ASSIGNMENT: Repeat the entries below exactly. Begin with the first line and end with the line that contains "to <462, 334>".

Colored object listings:
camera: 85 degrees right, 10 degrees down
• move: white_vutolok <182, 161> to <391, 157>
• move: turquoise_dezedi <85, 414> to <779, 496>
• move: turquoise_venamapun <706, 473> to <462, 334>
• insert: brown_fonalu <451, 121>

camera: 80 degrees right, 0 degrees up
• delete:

ANSWER SECTION:
camera: 85 degrees right, 10 degrees down
• move: white_vutolok <182, 161> to <391, 157>
• move: turquoise_dezedi <85, 414> to <779, 496>
• move: turquoise_venamapun <706, 473> to <462, 334>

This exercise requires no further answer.